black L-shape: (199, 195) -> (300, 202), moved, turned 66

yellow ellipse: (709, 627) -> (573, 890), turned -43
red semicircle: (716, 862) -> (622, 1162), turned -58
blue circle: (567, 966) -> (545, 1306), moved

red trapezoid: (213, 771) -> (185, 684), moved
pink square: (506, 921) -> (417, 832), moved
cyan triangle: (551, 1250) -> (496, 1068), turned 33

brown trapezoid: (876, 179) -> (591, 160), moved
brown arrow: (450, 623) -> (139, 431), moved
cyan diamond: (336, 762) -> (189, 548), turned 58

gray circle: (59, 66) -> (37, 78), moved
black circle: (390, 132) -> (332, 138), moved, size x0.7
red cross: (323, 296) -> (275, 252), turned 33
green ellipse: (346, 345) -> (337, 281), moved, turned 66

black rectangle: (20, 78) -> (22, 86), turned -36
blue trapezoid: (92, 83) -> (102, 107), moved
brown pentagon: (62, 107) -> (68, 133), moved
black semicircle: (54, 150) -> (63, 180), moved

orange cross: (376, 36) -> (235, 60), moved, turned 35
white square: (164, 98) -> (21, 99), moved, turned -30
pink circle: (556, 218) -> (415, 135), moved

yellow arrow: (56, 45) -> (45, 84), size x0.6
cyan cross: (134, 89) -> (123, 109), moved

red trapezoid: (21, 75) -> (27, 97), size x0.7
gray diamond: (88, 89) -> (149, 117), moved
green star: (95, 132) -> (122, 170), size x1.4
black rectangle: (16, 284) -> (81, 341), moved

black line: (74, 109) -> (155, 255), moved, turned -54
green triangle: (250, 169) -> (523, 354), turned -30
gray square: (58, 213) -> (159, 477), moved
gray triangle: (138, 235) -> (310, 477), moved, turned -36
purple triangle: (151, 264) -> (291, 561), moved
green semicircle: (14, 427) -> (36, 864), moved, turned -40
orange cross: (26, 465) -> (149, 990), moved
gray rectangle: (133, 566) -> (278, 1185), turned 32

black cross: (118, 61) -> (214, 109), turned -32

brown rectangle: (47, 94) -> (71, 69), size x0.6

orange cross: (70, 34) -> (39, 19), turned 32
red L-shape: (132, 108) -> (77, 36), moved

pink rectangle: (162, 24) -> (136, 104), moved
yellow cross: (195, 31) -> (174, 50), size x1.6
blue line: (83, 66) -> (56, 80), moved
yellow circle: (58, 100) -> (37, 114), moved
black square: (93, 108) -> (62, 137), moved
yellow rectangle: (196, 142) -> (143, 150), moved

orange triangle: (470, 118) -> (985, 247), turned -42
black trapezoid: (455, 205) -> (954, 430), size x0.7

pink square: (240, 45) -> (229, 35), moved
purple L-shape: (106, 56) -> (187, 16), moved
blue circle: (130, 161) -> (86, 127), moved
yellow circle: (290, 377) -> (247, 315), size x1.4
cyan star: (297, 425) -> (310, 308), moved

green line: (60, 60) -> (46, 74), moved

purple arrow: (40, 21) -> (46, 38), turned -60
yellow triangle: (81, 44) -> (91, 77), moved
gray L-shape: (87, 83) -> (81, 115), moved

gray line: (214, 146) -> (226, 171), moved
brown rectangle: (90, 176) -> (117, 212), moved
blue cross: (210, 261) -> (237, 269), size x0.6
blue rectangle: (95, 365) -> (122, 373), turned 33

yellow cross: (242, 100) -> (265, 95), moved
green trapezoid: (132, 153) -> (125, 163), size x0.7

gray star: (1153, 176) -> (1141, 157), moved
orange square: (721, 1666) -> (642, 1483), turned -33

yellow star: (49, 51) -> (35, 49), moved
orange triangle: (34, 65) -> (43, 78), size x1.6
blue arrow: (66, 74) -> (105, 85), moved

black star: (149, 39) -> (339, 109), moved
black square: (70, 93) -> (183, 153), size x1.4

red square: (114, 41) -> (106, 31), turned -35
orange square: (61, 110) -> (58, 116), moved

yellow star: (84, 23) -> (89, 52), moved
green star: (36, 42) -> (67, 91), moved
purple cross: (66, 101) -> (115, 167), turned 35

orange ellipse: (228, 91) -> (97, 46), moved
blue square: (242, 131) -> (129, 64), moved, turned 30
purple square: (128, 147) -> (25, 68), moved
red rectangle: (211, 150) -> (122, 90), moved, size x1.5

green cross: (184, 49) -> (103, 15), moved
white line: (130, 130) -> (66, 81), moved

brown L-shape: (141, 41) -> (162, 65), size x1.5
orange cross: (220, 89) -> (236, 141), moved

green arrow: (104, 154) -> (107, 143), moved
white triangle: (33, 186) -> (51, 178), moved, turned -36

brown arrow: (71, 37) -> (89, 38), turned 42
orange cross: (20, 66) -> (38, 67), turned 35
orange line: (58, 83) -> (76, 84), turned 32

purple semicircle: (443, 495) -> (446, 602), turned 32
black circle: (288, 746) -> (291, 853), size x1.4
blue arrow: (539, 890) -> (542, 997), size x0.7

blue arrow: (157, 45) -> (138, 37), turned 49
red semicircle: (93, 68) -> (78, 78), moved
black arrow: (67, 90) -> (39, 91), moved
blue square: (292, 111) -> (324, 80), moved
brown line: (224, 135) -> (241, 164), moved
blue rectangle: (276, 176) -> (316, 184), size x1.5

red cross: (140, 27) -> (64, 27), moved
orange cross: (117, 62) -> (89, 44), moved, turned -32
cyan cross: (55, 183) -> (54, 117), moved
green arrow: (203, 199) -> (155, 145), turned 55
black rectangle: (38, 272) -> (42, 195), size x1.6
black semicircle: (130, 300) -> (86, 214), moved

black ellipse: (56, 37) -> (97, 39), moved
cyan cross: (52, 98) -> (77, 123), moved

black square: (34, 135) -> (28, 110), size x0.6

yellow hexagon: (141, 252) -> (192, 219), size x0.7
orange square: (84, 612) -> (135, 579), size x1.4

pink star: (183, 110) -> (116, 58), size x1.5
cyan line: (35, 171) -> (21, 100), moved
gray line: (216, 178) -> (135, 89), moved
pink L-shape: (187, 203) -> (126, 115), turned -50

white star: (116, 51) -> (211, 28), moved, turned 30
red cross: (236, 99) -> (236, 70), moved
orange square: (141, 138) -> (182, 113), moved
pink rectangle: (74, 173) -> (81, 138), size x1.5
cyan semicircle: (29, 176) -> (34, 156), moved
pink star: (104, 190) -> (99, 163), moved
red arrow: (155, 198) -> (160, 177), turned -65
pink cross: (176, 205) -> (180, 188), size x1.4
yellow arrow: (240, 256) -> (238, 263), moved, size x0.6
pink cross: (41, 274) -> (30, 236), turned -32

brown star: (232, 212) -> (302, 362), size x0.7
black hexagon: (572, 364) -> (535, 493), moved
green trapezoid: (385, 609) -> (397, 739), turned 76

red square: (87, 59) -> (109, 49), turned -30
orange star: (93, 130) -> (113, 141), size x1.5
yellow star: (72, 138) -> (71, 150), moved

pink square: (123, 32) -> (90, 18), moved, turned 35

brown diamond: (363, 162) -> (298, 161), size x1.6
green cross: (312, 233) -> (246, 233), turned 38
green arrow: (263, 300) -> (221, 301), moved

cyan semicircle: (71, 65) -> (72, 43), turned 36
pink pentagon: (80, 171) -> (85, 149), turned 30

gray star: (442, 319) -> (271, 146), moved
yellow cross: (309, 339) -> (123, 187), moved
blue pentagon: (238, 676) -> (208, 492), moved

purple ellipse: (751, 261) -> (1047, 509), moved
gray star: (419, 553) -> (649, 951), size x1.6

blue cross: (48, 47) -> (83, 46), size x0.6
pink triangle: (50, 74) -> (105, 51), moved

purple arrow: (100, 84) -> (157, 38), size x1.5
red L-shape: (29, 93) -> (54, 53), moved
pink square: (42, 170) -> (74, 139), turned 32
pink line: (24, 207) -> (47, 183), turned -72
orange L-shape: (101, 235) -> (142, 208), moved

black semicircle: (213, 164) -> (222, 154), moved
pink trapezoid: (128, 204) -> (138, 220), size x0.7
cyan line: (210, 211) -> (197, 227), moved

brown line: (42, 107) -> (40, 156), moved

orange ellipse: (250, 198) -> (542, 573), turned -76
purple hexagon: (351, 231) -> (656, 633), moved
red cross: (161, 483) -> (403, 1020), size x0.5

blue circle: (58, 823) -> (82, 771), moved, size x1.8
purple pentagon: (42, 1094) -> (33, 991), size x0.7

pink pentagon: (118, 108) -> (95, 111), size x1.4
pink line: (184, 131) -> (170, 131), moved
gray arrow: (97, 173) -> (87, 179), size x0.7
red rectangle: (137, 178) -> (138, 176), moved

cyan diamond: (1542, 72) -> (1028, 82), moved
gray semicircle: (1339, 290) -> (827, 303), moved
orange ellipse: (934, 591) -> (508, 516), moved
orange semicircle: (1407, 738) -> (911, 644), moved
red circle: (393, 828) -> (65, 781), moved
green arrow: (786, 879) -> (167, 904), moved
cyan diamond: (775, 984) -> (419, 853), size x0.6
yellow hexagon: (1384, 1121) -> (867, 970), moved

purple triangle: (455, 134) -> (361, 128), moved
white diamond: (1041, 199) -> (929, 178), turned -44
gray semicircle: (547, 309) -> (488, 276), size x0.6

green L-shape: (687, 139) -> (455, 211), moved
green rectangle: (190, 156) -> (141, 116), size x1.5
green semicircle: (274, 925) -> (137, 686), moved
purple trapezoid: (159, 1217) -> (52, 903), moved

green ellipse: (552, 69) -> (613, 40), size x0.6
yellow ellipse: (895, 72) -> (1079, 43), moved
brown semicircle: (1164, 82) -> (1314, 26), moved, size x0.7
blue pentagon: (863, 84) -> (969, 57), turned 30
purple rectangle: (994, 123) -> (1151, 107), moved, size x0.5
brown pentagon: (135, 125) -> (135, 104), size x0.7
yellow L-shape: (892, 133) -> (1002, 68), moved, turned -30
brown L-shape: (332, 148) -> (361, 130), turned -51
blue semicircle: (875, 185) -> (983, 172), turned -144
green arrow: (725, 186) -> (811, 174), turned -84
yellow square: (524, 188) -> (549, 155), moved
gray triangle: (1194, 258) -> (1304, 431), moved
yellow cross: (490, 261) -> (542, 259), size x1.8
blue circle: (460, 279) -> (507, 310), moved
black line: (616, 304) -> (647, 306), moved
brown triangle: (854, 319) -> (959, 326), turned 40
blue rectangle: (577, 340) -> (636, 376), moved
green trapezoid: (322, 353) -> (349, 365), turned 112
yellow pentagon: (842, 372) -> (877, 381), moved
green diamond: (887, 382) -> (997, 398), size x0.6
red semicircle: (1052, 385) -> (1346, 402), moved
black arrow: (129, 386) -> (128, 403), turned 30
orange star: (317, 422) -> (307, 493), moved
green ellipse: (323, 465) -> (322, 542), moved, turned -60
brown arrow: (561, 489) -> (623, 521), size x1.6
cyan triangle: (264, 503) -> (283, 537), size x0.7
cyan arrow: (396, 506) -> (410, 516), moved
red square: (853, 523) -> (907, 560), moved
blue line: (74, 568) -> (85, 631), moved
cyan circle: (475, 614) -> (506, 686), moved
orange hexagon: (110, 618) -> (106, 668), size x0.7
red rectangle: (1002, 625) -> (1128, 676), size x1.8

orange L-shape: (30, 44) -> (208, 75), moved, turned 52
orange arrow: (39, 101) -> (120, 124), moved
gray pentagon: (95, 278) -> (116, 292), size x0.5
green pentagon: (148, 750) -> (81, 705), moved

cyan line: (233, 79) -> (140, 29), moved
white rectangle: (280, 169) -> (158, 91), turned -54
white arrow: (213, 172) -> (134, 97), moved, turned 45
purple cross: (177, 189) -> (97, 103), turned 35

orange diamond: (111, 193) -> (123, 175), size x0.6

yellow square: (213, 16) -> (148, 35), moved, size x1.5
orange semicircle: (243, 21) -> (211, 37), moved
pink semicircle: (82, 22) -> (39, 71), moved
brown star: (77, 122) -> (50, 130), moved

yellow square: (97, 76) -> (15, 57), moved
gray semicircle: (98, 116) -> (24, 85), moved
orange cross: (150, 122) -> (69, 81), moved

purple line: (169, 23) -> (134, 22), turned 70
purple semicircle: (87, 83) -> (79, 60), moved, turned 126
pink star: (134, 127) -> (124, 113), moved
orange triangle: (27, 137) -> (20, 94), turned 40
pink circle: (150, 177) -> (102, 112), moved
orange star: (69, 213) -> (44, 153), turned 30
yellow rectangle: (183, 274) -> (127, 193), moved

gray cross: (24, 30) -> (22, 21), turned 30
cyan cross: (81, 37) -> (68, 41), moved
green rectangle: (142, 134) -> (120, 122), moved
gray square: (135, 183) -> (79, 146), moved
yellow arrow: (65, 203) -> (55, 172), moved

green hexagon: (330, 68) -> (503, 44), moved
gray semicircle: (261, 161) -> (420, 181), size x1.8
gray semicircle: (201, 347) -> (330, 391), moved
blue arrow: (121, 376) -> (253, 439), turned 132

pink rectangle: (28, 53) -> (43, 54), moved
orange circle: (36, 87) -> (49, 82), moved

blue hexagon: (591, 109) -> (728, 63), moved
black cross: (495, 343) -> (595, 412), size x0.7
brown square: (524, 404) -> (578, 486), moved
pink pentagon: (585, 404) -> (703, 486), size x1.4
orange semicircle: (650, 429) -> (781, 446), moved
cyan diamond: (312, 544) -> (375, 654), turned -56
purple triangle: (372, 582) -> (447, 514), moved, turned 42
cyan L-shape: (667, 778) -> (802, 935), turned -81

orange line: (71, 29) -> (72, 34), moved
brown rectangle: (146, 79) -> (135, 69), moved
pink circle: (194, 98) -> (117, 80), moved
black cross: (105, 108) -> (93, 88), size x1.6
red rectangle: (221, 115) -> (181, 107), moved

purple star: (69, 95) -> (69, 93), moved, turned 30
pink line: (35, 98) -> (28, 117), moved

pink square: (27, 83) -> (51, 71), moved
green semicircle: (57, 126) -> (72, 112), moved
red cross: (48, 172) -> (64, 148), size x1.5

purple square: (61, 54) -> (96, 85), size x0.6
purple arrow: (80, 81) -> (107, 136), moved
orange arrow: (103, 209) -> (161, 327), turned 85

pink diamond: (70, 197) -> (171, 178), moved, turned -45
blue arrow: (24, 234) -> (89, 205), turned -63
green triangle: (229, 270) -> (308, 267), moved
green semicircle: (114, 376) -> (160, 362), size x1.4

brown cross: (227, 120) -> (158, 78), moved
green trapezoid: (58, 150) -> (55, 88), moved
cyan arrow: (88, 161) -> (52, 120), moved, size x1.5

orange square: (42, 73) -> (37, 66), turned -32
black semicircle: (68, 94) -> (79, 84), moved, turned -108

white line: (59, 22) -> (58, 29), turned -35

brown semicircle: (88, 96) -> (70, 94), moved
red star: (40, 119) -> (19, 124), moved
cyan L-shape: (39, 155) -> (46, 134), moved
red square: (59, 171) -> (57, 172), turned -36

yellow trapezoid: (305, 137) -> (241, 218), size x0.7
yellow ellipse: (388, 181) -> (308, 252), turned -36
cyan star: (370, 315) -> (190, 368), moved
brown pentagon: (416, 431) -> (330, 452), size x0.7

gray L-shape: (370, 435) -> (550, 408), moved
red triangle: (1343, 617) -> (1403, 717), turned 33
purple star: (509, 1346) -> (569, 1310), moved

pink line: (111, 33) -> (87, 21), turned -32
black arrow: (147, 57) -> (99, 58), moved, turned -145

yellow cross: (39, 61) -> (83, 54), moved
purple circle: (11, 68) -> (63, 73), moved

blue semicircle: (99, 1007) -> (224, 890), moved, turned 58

PROMPT:
Exactly how many lines in the listing above contain the word "hexagon"? Only the number should be given.

RESPONSE AREA:
7